> _Assignment_: Output consists of the line that contains "(471, 65) = (546, 121): yellow" plus every later line of the material below, each one duplicated exactly.

> _Record extracts_:
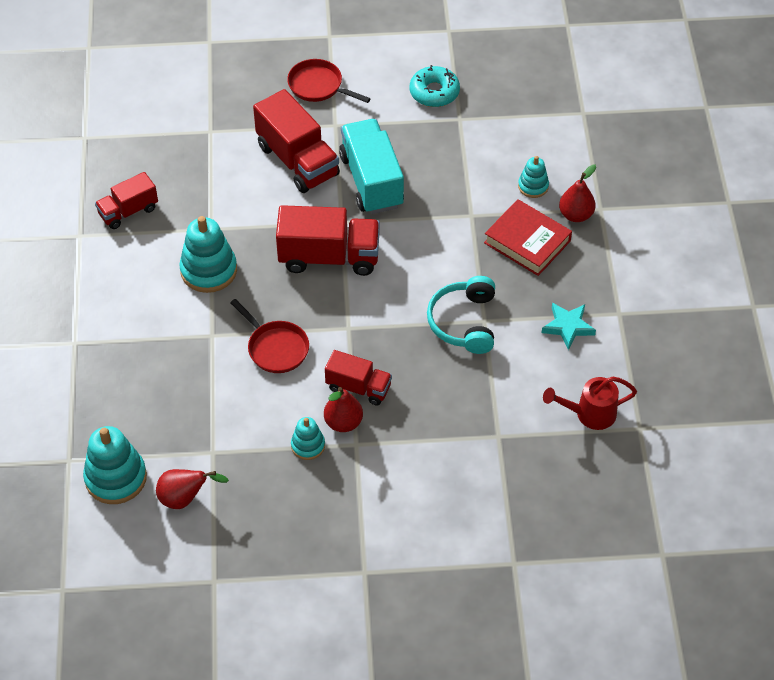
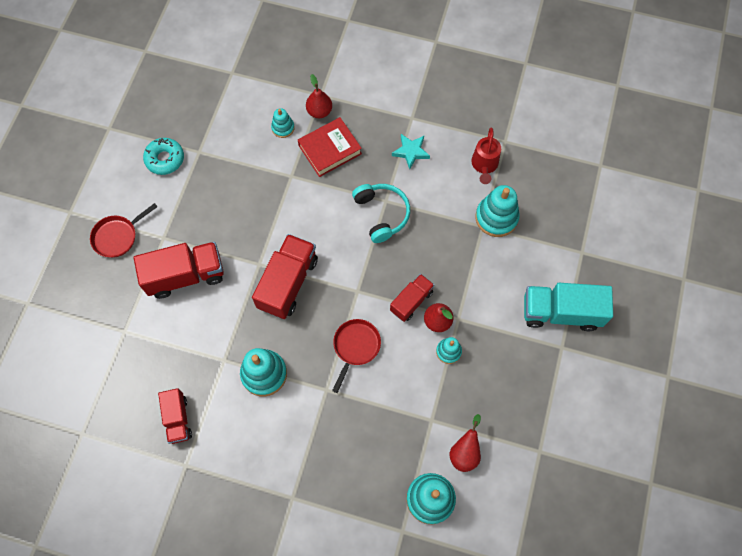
camera: 70 degrees left, 15 degrees up
(275, 348) = (355, 347): red pan -> red pan turned 45 degrees counterclockwise
(371, 181) = (230, 230): turquoise truck -> turquoise truck (561, 312)
(464, 322) = (382, 214): turquoise headphones -> turquoise headphones turned 135 degrees counterclockwise
(518, 448) = (496, 218): none -> turquoise stacking toy

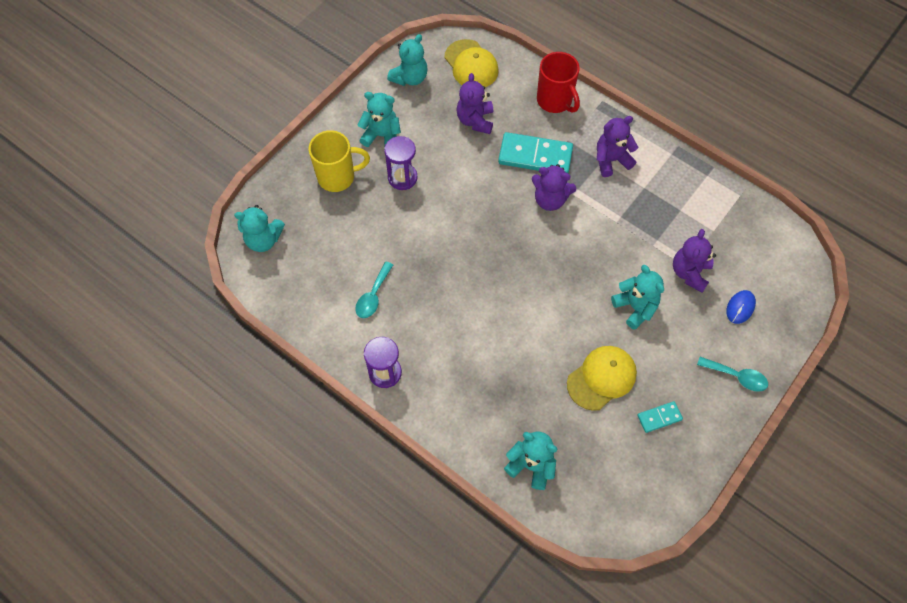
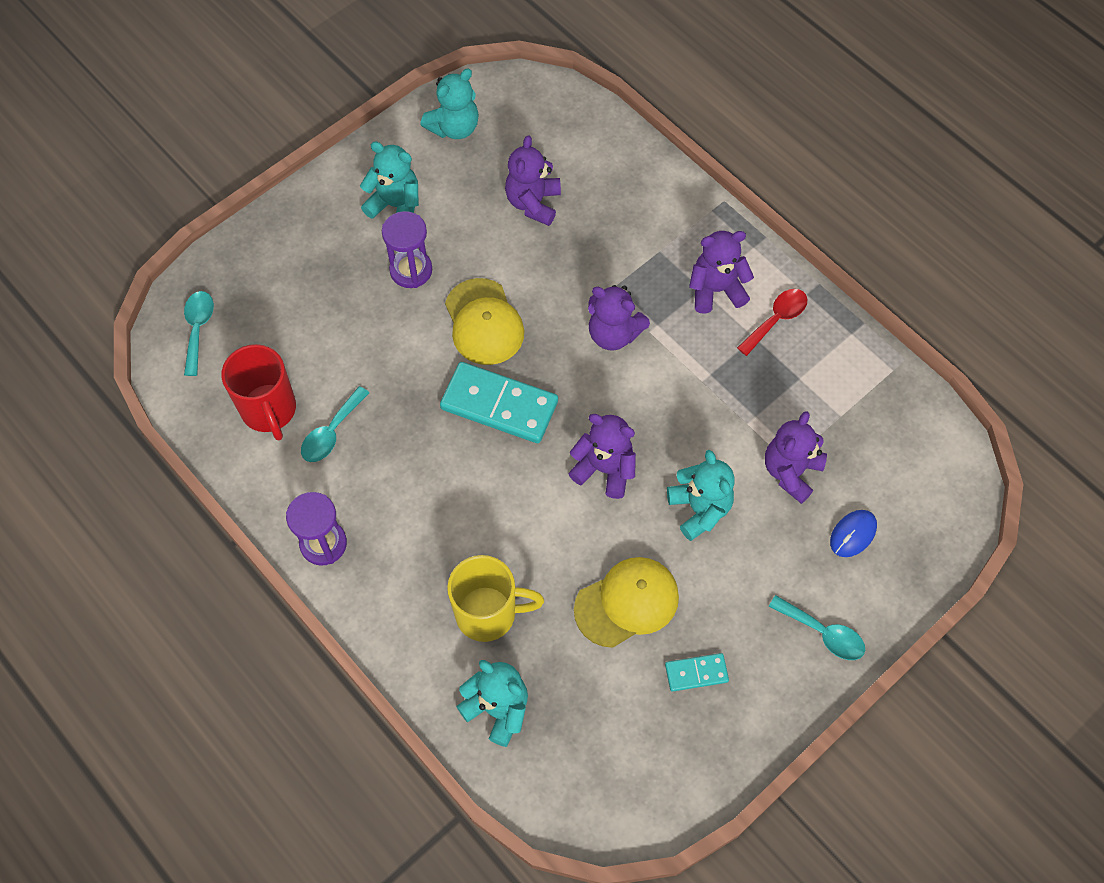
camera: 10 degrees right, 0 degrees up
(264, 240) = (198, 329): turquoise teddy bear -> turquoise spoon
(338, 177) = (320, 255): yellow mug -> yellow mug (488, 613)
(471, 65) = (546, 121): yellow cap -> yellow cap (484, 322)
(535, 156) = (607, 267): turquoise domino -> turquoise domino (499, 405)
(555, 101) = (655, 191): red mug -> red mug (269, 410)
(565, 291) = (604, 469): none -> purple teddy bear
(656, 173) = (776, 319): none -> red spoon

> _Answer to this task_:
(471, 65) = (546, 121): yellow cap -> yellow cap (484, 322)
(535, 156) = (607, 267): turquoise domino -> turquoise domino (499, 405)
(555, 101) = (655, 191): red mug -> red mug (269, 410)
(565, 291) = (604, 469): none -> purple teddy bear
(656, 173) = (776, 319): none -> red spoon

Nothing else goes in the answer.